REQUIRED ACTION →
From the data below, repeat exactly the lines from the line with "SOIL pin AO: B14 -> B0" to the line with "IMU2 pin INT: TX0 -> D21", both included.

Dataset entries
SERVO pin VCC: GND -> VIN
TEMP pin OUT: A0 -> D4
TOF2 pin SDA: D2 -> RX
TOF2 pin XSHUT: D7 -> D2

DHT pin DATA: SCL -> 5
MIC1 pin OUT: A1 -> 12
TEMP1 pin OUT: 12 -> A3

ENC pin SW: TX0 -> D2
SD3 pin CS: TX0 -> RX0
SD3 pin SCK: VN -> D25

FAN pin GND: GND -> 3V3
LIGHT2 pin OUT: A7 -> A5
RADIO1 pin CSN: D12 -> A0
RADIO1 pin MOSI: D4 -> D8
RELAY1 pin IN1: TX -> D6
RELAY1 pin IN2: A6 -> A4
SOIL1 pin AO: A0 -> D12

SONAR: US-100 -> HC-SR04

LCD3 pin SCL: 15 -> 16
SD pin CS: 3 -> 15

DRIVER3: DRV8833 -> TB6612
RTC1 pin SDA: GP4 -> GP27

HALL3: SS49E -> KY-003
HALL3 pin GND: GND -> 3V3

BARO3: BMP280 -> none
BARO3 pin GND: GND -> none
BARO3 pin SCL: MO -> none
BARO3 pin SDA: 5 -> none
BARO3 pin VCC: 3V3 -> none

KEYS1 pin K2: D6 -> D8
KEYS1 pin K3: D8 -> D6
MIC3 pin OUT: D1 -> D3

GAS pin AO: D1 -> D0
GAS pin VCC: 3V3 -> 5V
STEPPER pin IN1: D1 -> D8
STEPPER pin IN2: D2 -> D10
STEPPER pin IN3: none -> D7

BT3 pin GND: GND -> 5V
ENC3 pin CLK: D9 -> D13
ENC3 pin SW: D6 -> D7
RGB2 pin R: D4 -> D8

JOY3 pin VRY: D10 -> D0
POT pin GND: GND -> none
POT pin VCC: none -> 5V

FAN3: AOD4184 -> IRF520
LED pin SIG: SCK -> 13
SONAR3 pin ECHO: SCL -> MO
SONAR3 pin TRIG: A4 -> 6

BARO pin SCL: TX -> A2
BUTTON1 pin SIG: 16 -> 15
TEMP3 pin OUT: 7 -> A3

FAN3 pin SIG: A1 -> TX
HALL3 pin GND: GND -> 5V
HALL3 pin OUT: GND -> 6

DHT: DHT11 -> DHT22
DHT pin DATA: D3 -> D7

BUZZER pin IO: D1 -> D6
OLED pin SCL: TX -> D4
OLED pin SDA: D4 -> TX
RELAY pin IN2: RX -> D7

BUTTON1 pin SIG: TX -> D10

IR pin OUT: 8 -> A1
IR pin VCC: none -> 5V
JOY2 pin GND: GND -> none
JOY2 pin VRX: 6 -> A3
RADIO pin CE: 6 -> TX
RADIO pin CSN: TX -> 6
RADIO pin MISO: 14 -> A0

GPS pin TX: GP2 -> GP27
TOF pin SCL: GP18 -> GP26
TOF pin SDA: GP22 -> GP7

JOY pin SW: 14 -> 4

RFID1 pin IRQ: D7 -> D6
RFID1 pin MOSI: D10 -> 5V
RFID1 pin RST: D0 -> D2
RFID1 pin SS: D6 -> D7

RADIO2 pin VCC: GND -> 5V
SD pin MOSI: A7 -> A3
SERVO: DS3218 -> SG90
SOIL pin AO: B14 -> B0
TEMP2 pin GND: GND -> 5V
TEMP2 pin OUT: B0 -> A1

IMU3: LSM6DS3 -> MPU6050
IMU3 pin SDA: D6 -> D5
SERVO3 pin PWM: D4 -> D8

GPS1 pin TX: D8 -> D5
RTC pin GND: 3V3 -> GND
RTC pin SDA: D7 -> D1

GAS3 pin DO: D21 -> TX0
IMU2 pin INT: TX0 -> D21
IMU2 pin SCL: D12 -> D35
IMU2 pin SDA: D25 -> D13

OUTPUT FOR THIS EXERCISE →
SOIL pin AO: B14 -> B0
TEMP2 pin GND: GND -> 5V
TEMP2 pin OUT: B0 -> A1

IMU3: LSM6DS3 -> MPU6050
IMU3 pin SDA: D6 -> D5
SERVO3 pin PWM: D4 -> D8

GPS1 pin TX: D8 -> D5
RTC pin GND: 3V3 -> GND
RTC pin SDA: D7 -> D1

GAS3 pin DO: D21 -> TX0
IMU2 pin INT: TX0 -> D21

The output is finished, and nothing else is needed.